Your output should be the lines from the one that contains "recolor | snow-white_bucket" to the end of the listing, transcribed exactly. Include nothing else.

▼▼▼

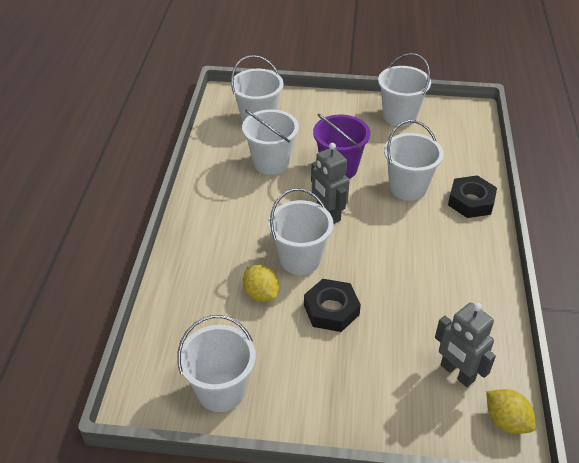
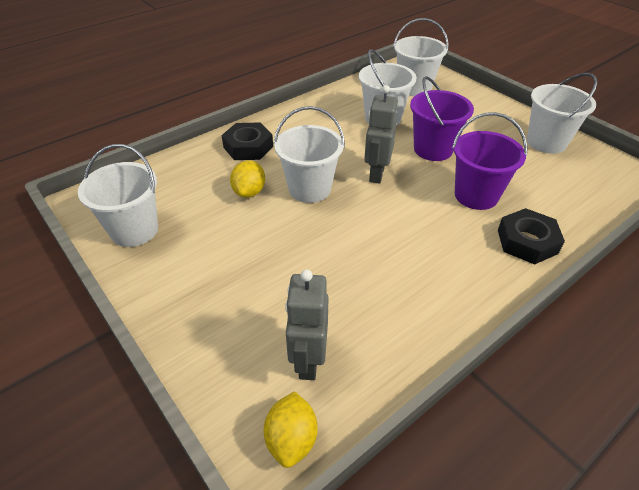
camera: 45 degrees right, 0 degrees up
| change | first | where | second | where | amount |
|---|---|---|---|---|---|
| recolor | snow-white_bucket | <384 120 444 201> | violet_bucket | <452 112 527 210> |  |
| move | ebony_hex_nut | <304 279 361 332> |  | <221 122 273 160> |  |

▲▲▲

▶ [Exercise solution]:
| recolor | snow-white_bucket | <384 120 444 201> | violet_bucket | <452 112 527 210> |  |
| move | ebony_hex_nut | <304 279 361 332> |  | <221 122 273 160> |  |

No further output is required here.